[Shape position updates]

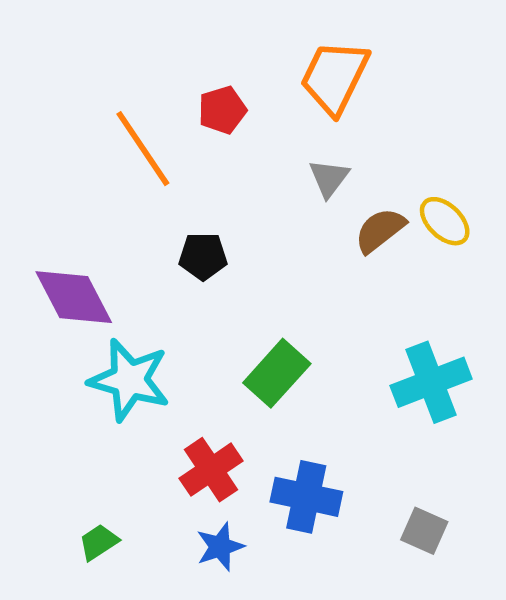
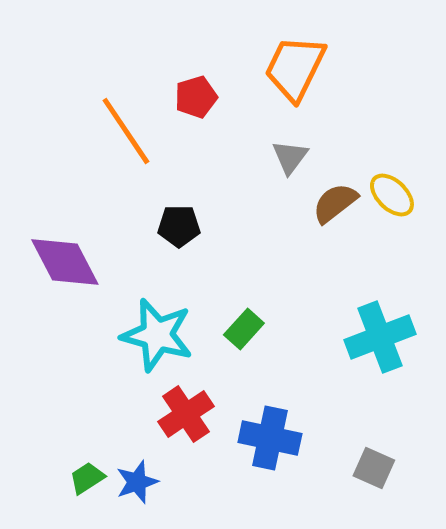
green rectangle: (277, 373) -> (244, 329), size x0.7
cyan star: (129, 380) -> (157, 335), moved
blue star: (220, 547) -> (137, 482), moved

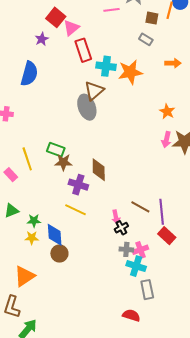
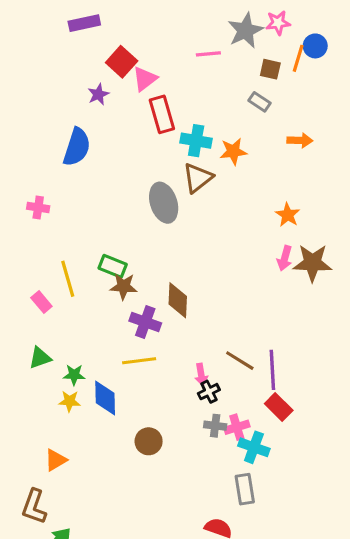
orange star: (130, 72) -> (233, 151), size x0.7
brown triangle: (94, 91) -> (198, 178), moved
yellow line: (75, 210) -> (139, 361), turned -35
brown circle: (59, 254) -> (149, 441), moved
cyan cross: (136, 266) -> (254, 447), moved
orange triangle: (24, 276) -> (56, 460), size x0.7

_YOUR TASK_.
Can you repeat every record above exactly, apart from the pictures?

_COMPLETED TASK_.
green rectangle: (277, 373) -> (244, 329), size x0.7
cyan star: (129, 380) -> (157, 335), moved
blue star: (220, 547) -> (137, 482), moved

orange star: (130, 72) -> (233, 151), size x0.7
brown triangle: (94, 91) -> (198, 178), moved
yellow line: (75, 210) -> (139, 361), turned -35
brown circle: (59, 254) -> (149, 441), moved
cyan cross: (136, 266) -> (254, 447), moved
orange triangle: (24, 276) -> (56, 460), size x0.7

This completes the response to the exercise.